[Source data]

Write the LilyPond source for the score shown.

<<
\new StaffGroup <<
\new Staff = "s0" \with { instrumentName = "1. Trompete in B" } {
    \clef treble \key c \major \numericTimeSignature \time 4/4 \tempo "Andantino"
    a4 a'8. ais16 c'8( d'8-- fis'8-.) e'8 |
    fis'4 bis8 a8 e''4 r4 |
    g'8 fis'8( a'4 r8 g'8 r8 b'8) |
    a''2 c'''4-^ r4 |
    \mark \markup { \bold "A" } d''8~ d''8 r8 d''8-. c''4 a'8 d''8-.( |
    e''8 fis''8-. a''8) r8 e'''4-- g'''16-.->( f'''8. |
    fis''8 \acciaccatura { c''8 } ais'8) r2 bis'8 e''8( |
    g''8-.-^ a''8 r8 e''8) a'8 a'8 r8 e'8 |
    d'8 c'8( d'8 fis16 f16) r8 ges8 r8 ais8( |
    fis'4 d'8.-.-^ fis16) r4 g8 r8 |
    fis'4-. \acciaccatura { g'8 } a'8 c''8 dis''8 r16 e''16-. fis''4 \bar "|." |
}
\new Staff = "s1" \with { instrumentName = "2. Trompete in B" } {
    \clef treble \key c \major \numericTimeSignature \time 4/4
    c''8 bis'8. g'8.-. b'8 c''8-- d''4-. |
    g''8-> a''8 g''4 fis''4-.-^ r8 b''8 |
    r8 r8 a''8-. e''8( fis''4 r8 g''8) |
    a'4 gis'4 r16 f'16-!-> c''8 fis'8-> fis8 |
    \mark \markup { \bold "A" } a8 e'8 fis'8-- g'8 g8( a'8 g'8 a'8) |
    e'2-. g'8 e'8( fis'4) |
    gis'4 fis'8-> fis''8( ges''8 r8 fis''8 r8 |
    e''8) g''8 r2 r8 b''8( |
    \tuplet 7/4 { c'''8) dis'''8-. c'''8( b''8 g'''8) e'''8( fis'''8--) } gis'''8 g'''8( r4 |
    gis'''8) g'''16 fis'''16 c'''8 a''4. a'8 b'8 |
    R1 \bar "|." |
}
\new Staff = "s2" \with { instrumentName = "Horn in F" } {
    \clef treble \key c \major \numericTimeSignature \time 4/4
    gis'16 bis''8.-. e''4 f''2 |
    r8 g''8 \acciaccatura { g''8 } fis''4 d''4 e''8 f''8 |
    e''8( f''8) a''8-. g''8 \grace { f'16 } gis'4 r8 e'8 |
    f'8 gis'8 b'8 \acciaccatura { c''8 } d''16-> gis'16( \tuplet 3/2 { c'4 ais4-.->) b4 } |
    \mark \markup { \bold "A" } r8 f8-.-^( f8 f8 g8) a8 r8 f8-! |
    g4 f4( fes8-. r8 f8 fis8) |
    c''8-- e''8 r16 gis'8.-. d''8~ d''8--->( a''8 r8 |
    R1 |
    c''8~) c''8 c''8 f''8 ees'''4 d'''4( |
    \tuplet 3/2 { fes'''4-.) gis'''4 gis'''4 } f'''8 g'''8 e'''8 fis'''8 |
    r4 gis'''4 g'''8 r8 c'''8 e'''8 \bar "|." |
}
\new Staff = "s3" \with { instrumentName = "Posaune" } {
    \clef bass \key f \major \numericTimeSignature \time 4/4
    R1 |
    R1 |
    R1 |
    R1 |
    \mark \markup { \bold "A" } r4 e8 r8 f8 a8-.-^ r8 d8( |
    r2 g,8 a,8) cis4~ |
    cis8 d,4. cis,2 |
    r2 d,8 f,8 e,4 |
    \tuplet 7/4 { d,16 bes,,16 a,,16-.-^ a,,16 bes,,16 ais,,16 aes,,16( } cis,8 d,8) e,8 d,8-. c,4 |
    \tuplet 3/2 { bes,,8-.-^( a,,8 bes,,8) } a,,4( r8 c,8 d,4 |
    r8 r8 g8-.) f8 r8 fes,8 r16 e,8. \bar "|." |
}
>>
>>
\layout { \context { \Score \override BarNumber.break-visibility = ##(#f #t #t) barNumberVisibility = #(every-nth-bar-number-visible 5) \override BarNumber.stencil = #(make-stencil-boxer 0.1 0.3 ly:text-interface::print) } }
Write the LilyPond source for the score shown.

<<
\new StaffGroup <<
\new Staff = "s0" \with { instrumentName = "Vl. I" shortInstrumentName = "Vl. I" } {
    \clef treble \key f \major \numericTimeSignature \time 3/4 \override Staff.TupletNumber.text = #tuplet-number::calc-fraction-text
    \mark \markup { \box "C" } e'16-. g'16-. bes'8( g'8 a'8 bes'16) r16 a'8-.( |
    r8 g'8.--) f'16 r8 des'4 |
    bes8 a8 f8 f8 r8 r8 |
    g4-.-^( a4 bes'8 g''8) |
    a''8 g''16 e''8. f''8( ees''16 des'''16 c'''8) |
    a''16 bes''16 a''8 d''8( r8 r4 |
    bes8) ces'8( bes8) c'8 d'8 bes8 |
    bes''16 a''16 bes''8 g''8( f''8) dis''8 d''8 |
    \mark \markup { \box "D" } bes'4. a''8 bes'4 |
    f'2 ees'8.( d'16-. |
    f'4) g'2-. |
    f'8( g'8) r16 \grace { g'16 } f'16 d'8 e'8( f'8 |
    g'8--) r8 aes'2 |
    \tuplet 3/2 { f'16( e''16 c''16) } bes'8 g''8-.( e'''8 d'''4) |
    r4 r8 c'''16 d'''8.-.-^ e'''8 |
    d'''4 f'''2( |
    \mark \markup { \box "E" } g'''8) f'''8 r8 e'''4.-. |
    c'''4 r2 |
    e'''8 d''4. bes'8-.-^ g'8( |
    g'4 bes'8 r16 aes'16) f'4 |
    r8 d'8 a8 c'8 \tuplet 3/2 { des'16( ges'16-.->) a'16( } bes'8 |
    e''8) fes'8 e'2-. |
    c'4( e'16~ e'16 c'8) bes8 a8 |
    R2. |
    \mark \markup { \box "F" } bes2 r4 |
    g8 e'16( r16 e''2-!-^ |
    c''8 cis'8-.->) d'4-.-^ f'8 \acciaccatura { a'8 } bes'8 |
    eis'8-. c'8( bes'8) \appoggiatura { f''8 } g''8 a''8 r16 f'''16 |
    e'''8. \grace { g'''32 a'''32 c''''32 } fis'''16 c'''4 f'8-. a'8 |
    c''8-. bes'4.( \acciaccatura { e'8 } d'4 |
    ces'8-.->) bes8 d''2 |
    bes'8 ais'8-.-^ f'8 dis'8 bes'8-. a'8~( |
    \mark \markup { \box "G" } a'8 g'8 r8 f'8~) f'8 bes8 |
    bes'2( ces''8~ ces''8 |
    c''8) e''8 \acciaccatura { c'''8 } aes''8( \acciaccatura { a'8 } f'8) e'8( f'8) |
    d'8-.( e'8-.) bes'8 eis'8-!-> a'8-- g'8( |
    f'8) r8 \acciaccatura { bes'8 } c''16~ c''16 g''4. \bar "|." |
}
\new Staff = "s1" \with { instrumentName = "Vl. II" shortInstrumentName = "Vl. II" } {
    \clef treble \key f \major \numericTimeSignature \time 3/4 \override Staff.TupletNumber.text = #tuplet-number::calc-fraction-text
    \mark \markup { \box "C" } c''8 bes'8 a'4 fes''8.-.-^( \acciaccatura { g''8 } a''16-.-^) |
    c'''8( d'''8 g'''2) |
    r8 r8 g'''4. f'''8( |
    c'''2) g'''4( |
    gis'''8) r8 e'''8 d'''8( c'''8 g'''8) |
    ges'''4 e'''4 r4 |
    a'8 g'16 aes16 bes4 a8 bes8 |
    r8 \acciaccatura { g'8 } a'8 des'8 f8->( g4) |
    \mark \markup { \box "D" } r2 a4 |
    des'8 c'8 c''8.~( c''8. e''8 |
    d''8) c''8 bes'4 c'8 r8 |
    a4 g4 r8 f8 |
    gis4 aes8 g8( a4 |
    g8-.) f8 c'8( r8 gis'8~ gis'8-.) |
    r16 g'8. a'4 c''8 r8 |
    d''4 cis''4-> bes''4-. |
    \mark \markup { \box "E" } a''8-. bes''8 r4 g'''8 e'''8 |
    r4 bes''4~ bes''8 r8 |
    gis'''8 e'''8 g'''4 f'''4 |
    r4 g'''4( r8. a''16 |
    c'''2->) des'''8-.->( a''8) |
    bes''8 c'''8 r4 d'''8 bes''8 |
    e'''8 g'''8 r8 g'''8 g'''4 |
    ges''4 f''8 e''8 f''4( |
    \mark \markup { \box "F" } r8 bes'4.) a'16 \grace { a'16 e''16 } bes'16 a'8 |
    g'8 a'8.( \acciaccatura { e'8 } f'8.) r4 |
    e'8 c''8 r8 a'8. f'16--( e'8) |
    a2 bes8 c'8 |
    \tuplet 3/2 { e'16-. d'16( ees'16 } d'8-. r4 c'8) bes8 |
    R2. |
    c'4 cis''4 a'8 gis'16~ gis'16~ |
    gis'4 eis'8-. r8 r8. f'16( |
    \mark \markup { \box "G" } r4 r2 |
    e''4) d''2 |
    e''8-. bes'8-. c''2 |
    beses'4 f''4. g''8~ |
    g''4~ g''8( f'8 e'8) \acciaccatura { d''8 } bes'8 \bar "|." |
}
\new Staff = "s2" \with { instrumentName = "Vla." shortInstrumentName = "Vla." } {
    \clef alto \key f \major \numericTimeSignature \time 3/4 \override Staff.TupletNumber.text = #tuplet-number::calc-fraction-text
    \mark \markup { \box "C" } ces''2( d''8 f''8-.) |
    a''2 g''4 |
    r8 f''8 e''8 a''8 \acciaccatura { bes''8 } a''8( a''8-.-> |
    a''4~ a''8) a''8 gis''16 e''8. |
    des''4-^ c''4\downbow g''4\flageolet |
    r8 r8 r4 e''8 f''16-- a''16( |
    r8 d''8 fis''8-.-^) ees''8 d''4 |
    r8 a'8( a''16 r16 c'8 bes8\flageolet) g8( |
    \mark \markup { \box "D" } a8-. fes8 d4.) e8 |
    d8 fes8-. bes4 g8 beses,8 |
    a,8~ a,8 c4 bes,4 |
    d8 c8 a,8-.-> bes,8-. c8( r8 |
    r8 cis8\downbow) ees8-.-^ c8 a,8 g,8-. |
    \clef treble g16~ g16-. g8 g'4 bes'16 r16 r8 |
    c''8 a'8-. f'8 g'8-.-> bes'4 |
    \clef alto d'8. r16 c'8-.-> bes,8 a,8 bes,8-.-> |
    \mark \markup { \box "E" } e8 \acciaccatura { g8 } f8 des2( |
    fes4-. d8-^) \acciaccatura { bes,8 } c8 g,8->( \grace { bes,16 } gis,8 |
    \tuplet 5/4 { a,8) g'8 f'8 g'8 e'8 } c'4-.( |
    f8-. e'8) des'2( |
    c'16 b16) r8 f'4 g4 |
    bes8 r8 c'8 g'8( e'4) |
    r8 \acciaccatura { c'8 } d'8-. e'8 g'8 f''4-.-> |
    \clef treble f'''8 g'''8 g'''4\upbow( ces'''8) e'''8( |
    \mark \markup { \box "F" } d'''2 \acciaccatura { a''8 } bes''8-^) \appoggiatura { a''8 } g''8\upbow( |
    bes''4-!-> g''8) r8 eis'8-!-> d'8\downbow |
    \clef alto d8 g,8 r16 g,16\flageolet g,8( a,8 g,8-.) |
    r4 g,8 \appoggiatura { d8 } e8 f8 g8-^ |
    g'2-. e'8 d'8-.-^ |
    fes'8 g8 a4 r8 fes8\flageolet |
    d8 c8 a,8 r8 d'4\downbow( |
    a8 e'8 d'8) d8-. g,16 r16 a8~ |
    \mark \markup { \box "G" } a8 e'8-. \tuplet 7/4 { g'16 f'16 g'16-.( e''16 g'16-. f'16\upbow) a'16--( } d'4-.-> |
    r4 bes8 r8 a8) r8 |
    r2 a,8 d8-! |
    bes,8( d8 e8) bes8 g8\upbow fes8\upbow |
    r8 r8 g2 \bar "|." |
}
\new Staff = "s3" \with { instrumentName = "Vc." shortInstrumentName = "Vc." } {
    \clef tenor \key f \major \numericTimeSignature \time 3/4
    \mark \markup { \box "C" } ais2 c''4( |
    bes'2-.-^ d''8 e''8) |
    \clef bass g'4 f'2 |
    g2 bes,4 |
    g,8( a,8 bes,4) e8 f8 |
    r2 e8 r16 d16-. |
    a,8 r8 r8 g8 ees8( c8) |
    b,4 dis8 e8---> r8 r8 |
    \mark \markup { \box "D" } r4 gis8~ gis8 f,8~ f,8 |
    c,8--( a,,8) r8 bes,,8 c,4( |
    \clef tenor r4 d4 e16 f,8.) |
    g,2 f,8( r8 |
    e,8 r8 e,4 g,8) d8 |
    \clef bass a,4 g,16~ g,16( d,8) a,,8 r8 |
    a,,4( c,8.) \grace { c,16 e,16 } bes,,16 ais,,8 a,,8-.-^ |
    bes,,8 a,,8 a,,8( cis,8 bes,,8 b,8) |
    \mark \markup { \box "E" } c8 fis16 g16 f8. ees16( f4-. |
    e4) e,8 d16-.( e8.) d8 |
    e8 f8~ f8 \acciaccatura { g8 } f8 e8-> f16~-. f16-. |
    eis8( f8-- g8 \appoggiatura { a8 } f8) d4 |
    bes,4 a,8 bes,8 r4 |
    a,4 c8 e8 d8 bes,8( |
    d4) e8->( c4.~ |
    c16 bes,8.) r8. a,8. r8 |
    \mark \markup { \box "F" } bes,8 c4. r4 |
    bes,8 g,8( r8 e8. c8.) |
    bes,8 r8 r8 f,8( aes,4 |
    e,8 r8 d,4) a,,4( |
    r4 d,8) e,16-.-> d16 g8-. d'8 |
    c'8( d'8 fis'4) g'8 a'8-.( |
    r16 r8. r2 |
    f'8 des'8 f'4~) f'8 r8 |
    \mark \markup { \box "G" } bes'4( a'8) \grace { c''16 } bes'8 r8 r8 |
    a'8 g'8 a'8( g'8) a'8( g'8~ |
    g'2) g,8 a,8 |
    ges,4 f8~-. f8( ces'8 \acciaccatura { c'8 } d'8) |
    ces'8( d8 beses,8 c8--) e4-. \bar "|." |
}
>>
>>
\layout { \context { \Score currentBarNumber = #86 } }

Work to be completed:
Find each line in the entries above that contains the string "context", and copy those lines out in full.

Task output:
\layout { \context { \Score \override BarNumber.break-visibility = ##(#f #t #t) barNumberVisibility = #(every-nth-bar-number-visible 5) \override BarNumber.stencil = #(make-stencil-boxer 0.1 0.3 ly:text-interface::print) } }
\layout { \context { \Score currentBarNumber = #86 } }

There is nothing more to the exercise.